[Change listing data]
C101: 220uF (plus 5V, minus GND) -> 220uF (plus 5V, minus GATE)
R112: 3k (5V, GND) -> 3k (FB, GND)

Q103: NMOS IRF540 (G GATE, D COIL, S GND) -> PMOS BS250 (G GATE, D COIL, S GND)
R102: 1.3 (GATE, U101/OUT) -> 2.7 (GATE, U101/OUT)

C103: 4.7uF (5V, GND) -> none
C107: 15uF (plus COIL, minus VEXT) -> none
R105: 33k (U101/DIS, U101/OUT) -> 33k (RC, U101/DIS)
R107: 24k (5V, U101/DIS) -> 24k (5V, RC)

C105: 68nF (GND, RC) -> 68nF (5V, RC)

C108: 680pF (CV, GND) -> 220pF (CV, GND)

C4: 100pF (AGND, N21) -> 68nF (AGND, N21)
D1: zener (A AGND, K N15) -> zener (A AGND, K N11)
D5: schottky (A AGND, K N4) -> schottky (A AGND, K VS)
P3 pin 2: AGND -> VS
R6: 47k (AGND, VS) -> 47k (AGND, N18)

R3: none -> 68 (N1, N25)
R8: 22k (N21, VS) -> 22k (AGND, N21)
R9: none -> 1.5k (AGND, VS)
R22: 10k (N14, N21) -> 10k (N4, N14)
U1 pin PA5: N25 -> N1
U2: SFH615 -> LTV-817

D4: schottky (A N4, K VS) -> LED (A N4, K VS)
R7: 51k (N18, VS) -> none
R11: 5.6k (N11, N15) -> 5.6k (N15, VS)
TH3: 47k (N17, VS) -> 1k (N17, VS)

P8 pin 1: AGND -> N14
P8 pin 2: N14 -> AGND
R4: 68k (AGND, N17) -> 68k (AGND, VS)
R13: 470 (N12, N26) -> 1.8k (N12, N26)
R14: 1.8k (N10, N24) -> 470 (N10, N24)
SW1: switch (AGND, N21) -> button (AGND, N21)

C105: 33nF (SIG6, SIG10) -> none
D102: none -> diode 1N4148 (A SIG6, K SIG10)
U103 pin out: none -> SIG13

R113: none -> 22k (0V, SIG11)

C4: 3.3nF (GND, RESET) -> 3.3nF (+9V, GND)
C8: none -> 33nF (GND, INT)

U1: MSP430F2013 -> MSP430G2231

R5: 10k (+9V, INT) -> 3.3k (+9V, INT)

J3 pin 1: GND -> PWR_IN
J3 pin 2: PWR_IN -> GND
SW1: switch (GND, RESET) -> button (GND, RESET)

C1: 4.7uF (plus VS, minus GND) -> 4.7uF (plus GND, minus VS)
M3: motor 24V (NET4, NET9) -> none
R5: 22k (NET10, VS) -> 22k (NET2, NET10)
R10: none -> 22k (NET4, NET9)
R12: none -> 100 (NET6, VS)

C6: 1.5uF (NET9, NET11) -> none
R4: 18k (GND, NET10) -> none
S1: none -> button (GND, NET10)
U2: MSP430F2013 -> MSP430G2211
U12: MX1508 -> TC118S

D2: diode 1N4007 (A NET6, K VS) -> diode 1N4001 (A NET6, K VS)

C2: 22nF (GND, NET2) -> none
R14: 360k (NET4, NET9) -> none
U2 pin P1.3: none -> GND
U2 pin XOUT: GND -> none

### [THE PROBLEM]
The result consists of the line with "U2: MSP430F2013 -> MSP430G2211" through the last line of the entries above, repeated exactly and with nothing else.

### [SOLUTION TO THIS TASK]
U2: MSP430F2013 -> MSP430G2211
U12: MX1508 -> TC118S

D2: diode 1N4007 (A NET6, K VS) -> diode 1N4001 (A NET6, K VS)

C2: 22nF (GND, NET2) -> none
R14: 360k (NET4, NET9) -> none
U2 pin P1.3: none -> GND
U2 pin XOUT: GND -> none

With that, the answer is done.